[Items from a dataset]
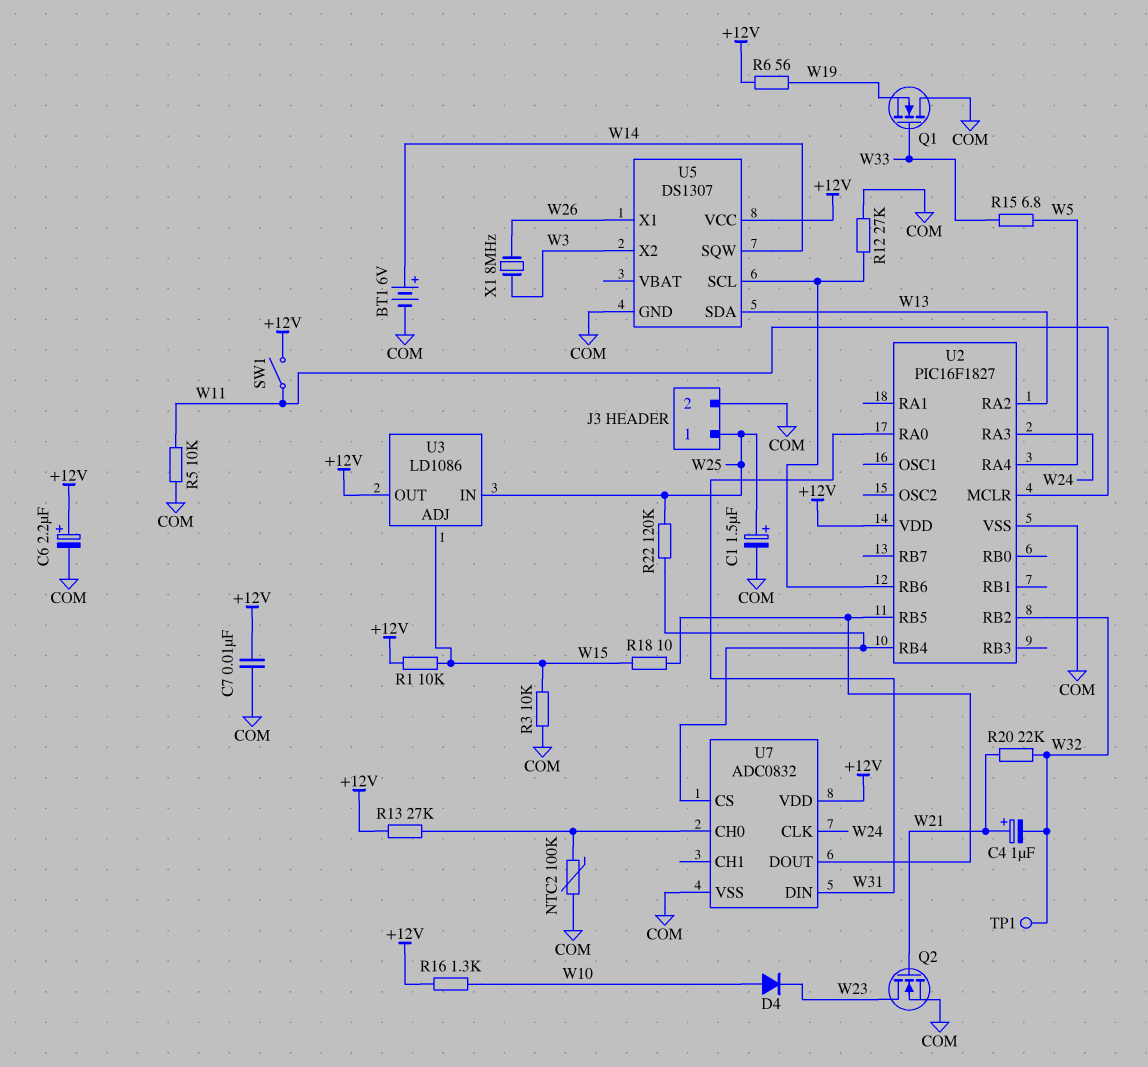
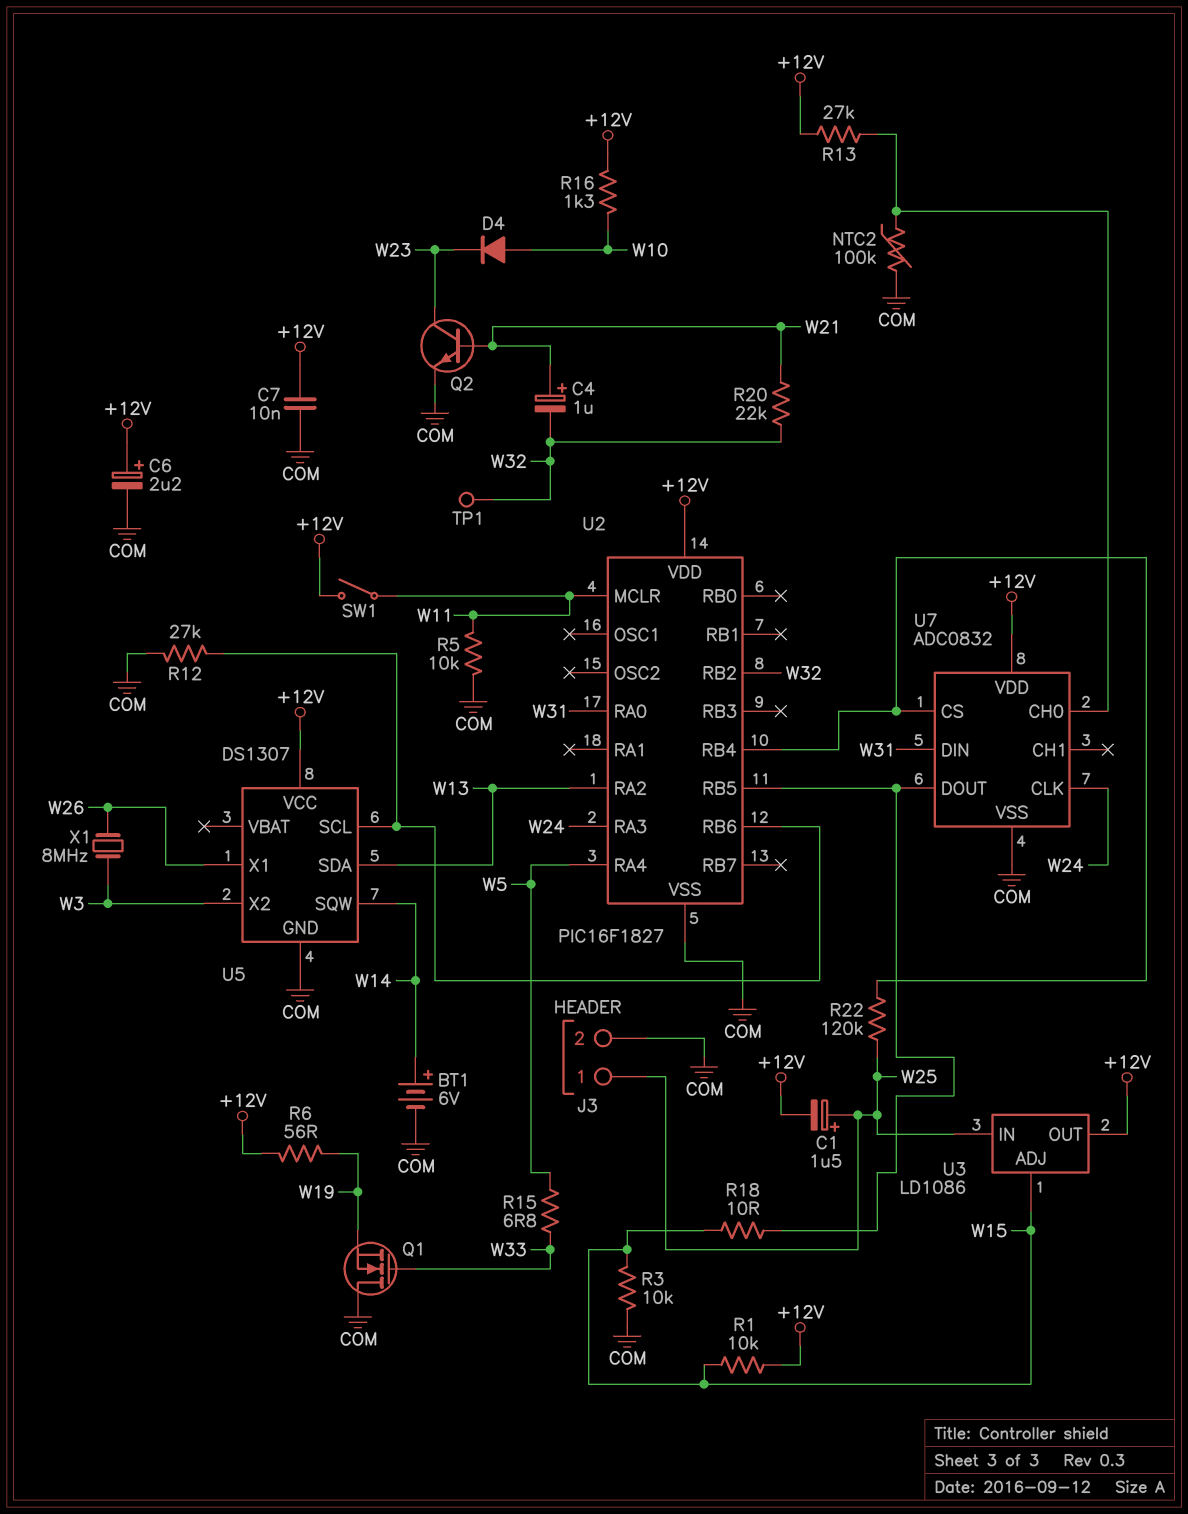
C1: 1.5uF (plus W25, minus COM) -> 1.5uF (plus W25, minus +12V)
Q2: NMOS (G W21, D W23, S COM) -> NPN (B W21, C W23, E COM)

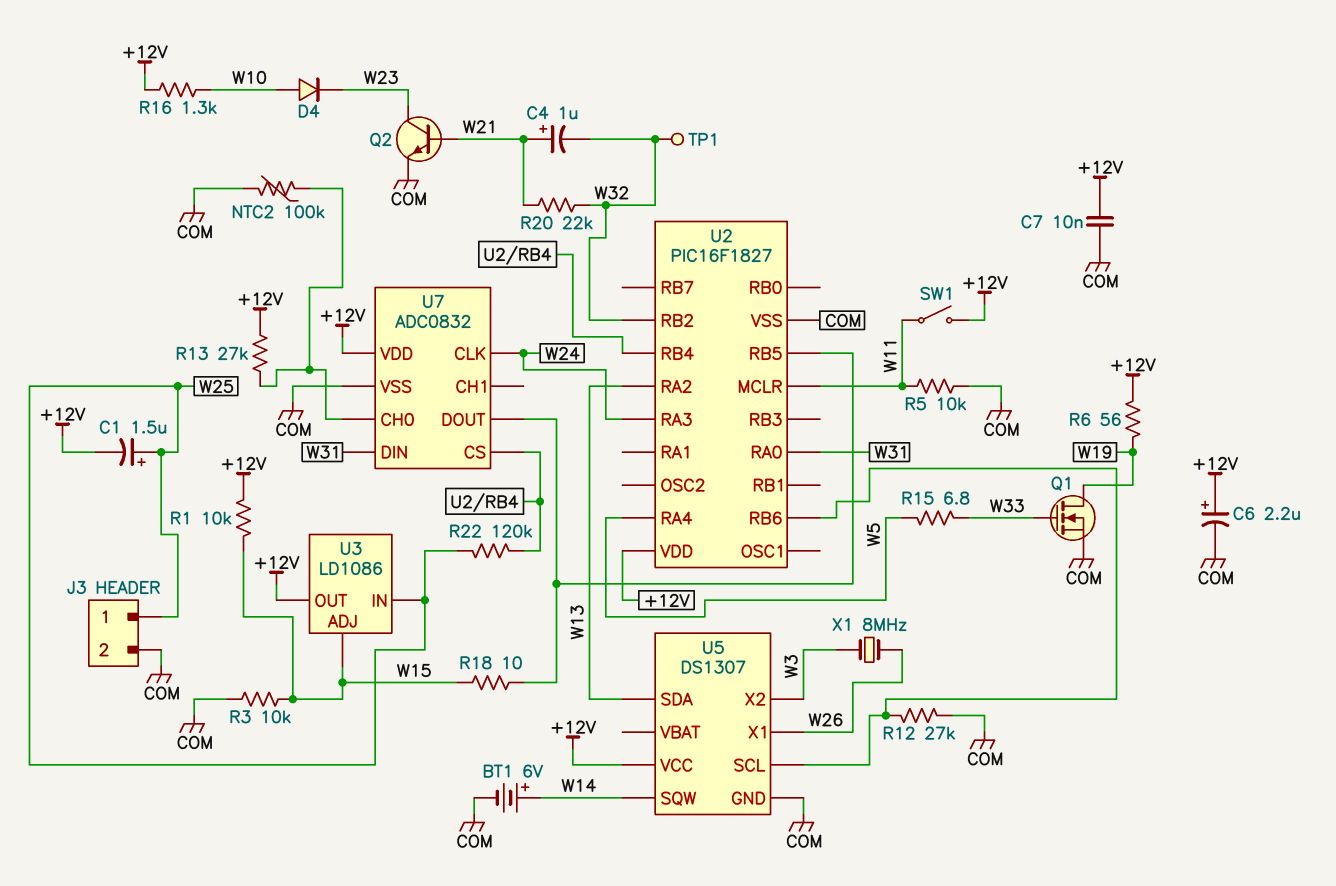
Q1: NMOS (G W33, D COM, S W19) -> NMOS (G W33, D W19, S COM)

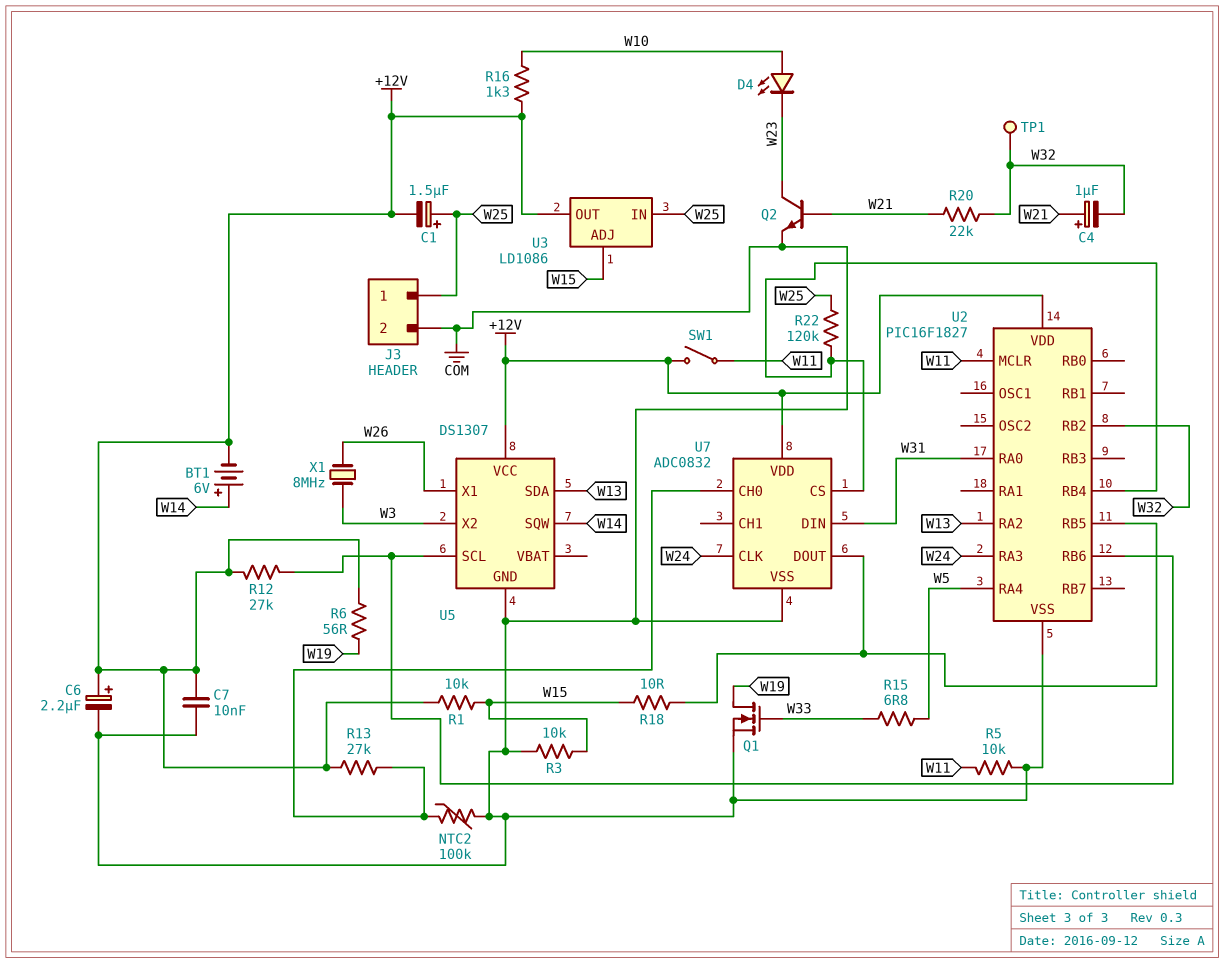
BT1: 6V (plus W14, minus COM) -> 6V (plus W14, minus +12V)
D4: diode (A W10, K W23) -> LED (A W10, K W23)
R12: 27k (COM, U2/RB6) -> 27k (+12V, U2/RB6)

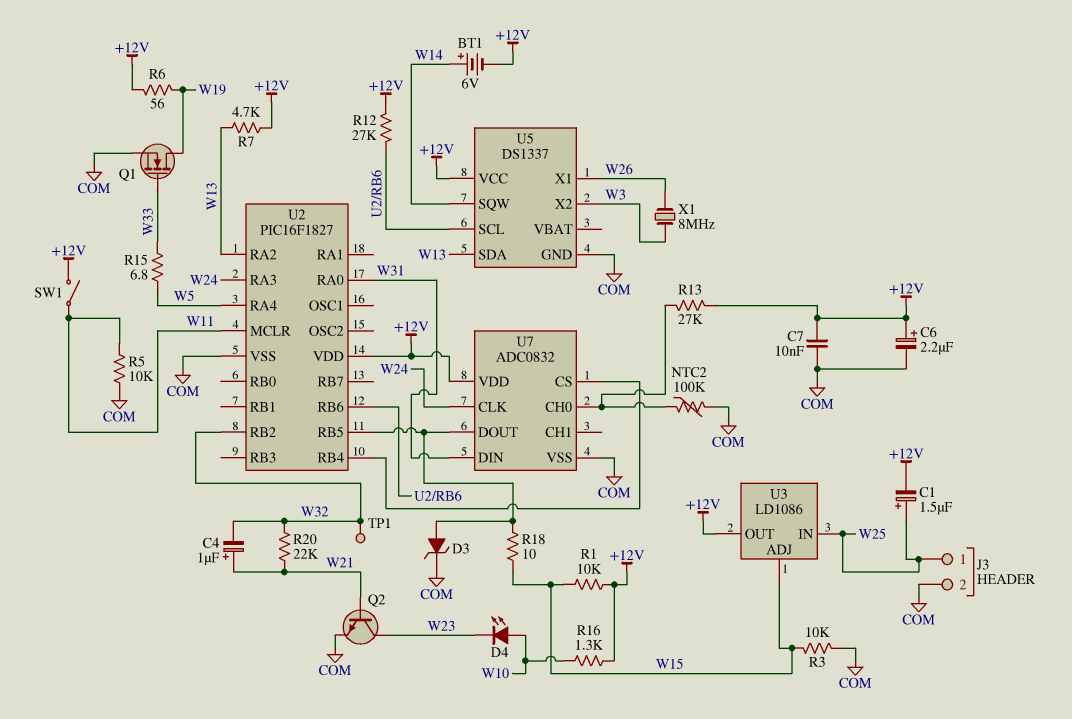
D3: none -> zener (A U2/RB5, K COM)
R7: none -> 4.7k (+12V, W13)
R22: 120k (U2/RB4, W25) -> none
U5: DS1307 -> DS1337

---

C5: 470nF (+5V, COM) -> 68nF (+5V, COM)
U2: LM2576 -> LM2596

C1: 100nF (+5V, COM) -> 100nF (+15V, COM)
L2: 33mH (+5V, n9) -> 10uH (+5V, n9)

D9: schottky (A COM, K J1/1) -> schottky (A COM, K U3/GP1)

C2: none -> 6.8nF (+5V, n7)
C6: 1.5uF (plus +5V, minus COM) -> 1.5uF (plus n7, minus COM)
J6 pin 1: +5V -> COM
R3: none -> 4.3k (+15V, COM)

* * *

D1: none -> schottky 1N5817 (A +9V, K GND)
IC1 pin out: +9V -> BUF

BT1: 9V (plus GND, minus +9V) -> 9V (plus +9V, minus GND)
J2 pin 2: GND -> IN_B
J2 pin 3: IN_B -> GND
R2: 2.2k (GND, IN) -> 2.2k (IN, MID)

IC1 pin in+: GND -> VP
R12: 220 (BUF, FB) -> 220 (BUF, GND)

◆ What is required ◆
Return only those lines of the records that contain the string "plus".

◆ Solution to the exercise ◆
C1: 1.5uF (plus W25, minus COM) -> 1.5uF (plus W25, minus +12V)
BT1: 6V (plus W14, minus COM) -> 6V (plus W14, minus +12V)
C6: 1.5uF (plus +5V, minus COM) -> 1.5uF (plus n7, minus COM)
BT1: 9V (plus GND, minus +9V) -> 9V (plus +9V, minus GND)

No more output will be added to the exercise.